Report, as a bare number, how many lines of the entries below contain "gift".

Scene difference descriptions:
----------

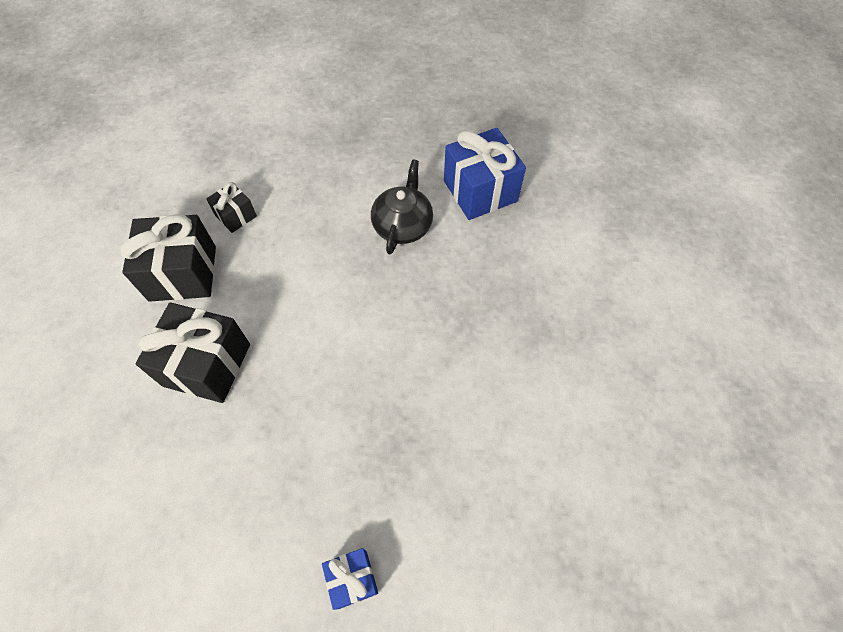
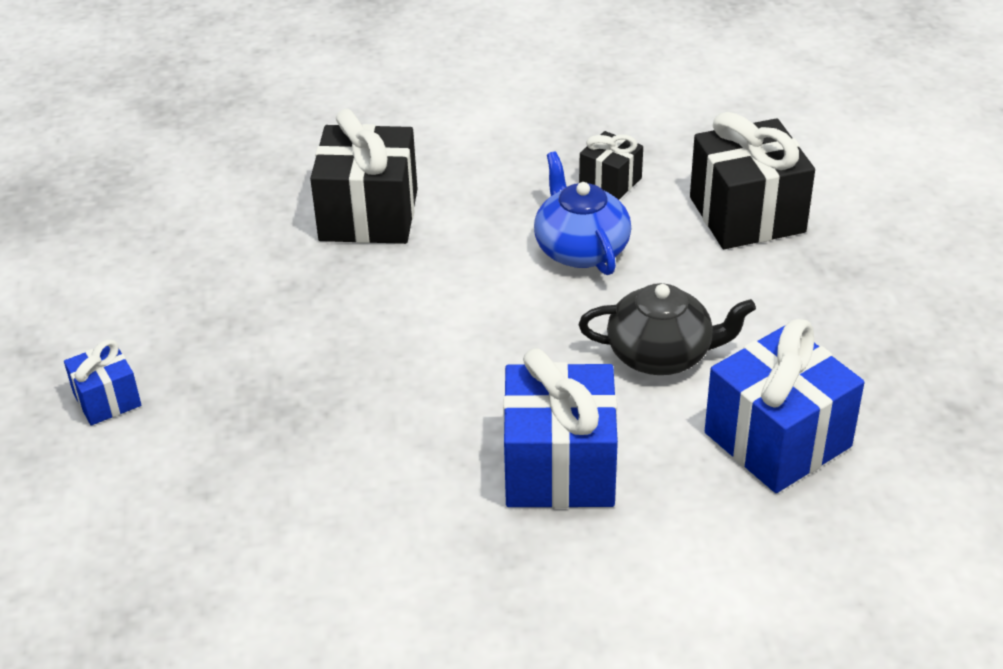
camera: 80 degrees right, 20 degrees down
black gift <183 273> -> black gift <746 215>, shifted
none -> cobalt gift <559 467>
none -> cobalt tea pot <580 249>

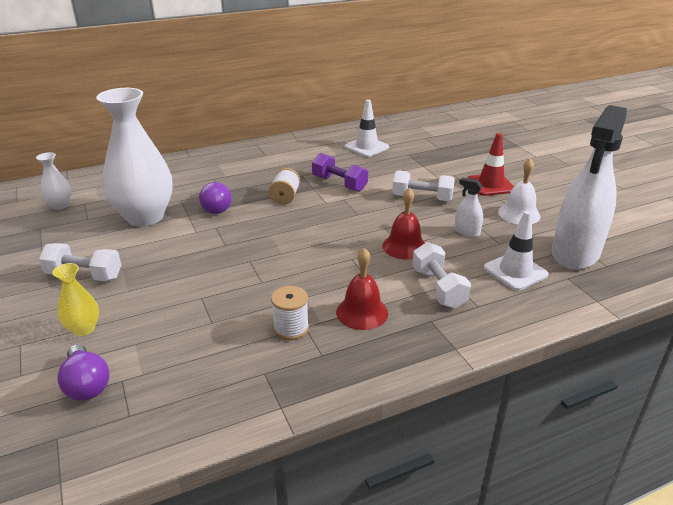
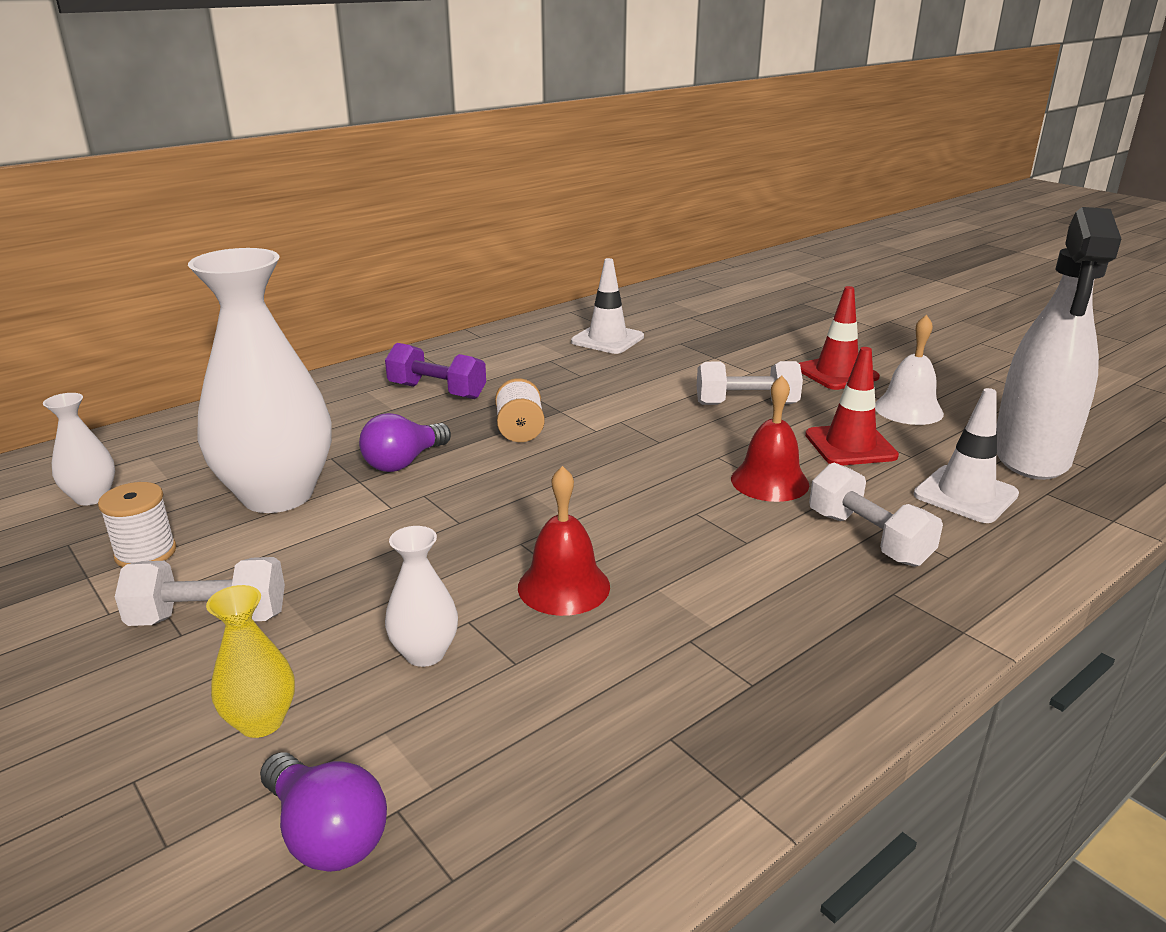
camera: 15 degrees left, 5 degrees down
violet bulb <215 207> -> violet bulb <404 462>, 75 degrees clockwise
pure white reel of thread <291 328> -> pure white reel of thread <146 553>, shifted
violet hand weight <339 184> -> violet hand weight <437 391>, shifted
red bell <362 312> -> red bell <563 586>, shifted
pure white spray cleaner <467 232> -> red road cone <850 445>
none -> pure white vase <425 653>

----------

Result:
2